Take the lines below between the one holding "brown traffic cone: 3 -> 0" and the one holding "red apple: 3 -> 2", inclusive, and copy them exactly. Add nothing.

_Dataset content_
========
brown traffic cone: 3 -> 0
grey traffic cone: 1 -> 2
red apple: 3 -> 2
========
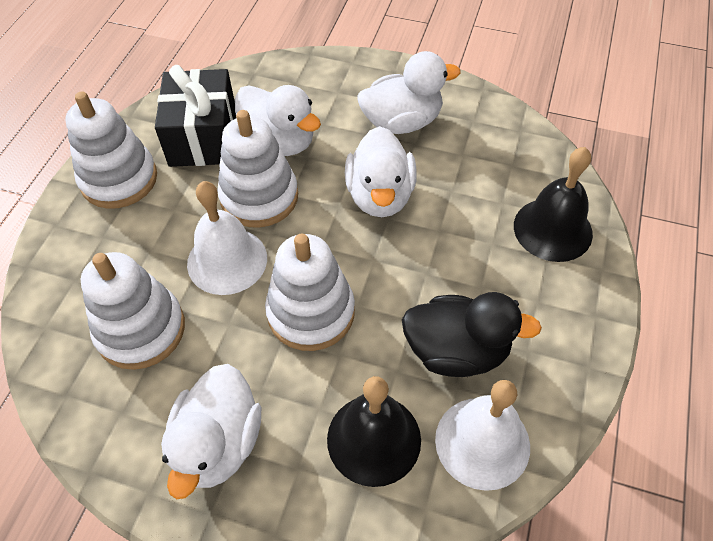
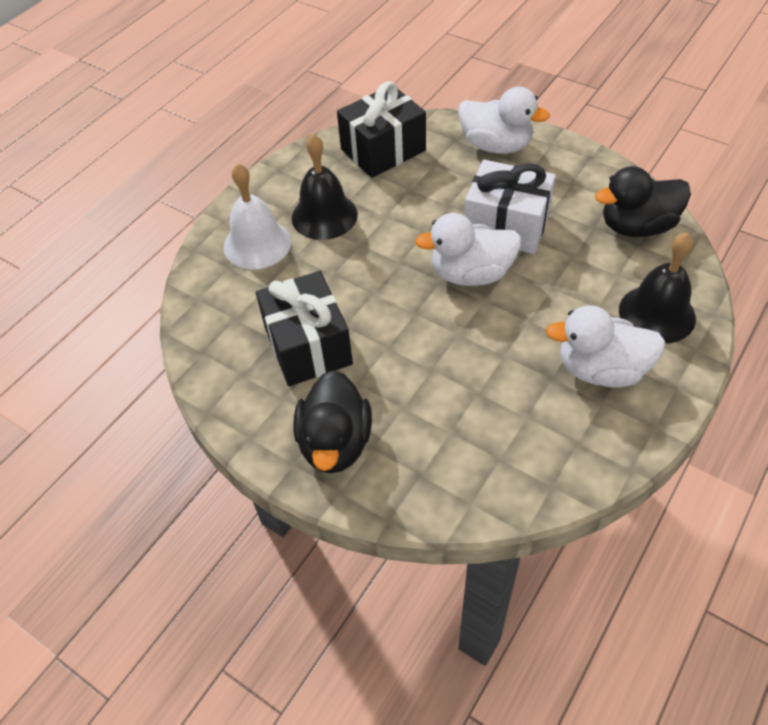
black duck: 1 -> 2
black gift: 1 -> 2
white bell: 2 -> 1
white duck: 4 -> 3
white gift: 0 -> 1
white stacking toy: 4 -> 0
========
_Response below_
brown traffic cone: 3 -> 0
grey traffic cone: 1 -> 2
red apple: 3 -> 2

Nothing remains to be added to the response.